* [INFORMATION]
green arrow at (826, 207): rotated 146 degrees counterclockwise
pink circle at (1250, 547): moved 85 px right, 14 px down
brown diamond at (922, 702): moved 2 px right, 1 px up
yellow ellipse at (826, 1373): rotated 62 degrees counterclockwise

--

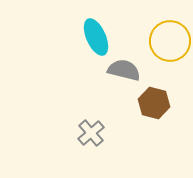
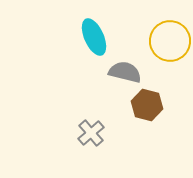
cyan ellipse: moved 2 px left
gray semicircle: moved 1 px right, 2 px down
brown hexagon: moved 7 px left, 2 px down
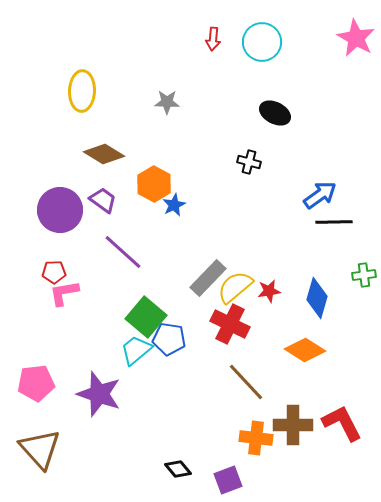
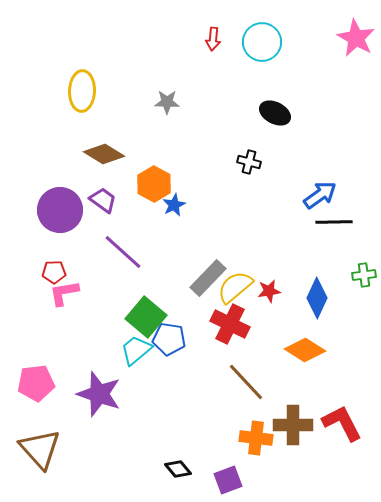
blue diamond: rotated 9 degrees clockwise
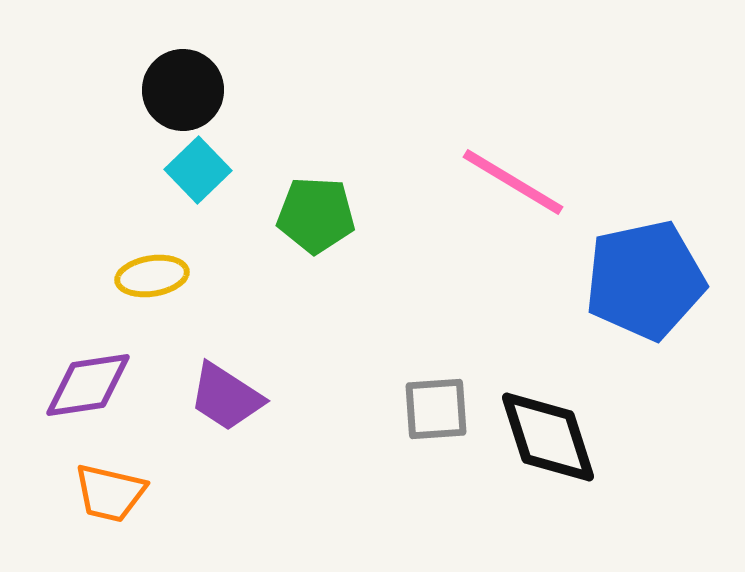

...

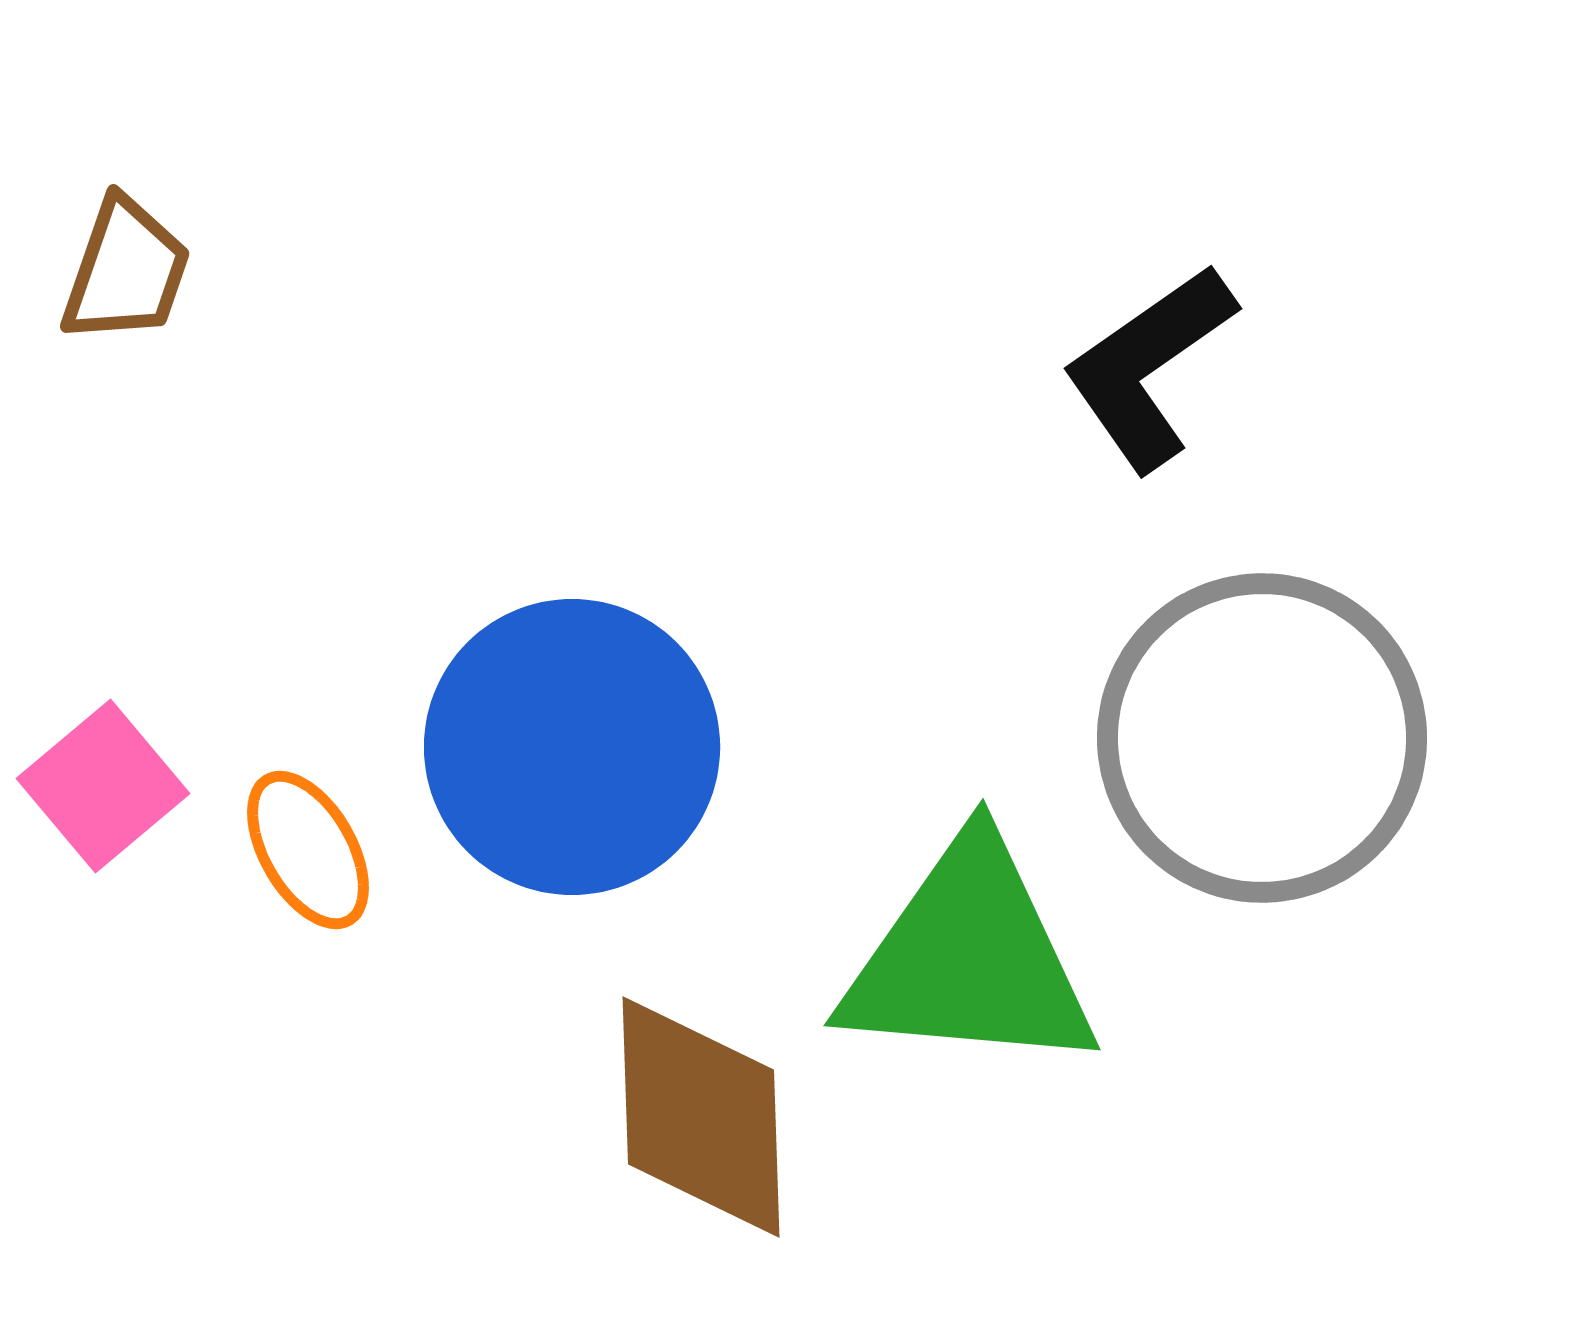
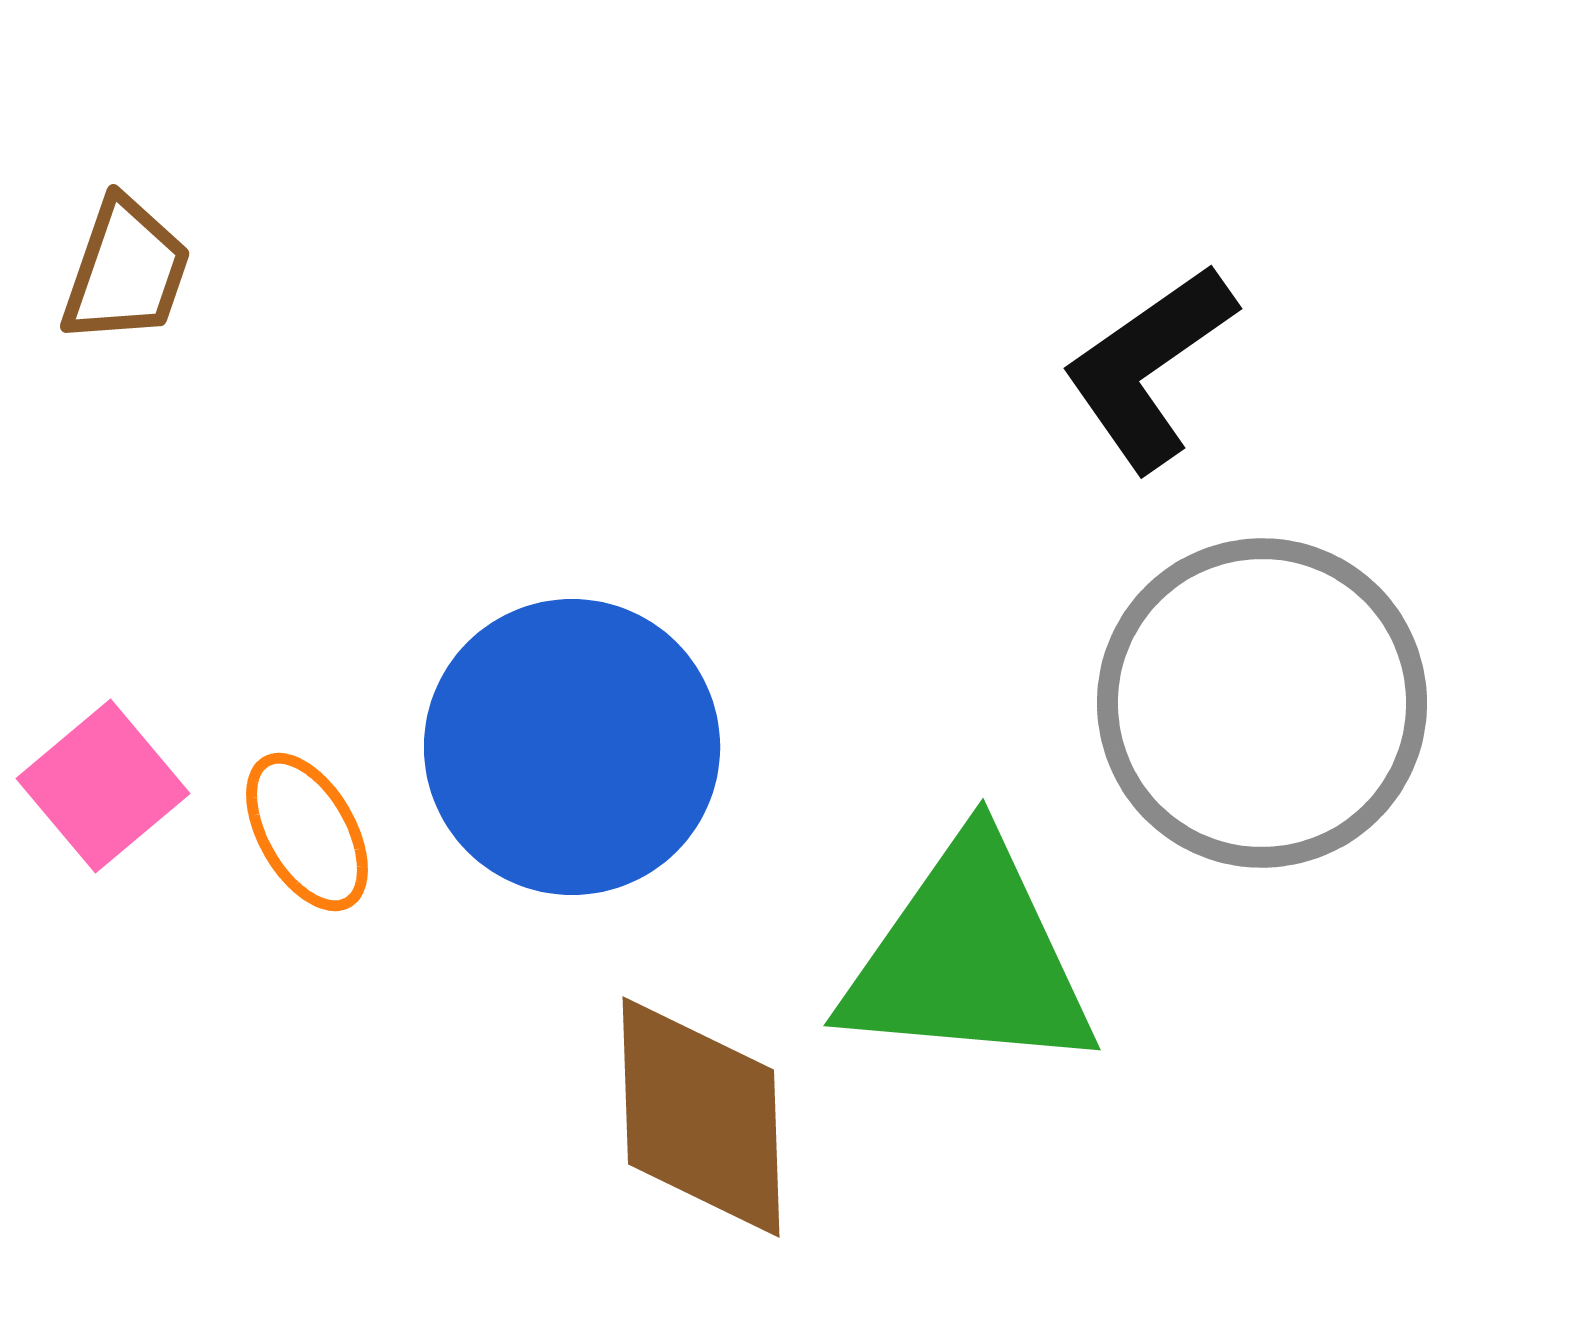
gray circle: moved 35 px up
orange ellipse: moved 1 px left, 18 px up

* [TASK STATEMENT] Working from the material above, retype exactly the lines from the one with "green arrow at" through the one with "yellow ellipse at", both included, and only those lines.

* [TASK RESULT]
green arrow at (826, 207): rotated 146 degrees counterclockwise
pink circle at (1250, 547): moved 85 px right, 14 px down
brown diamond at (922, 702): moved 2 px right, 1 px up
yellow ellipse at (826, 1373): rotated 62 degrees counterclockwise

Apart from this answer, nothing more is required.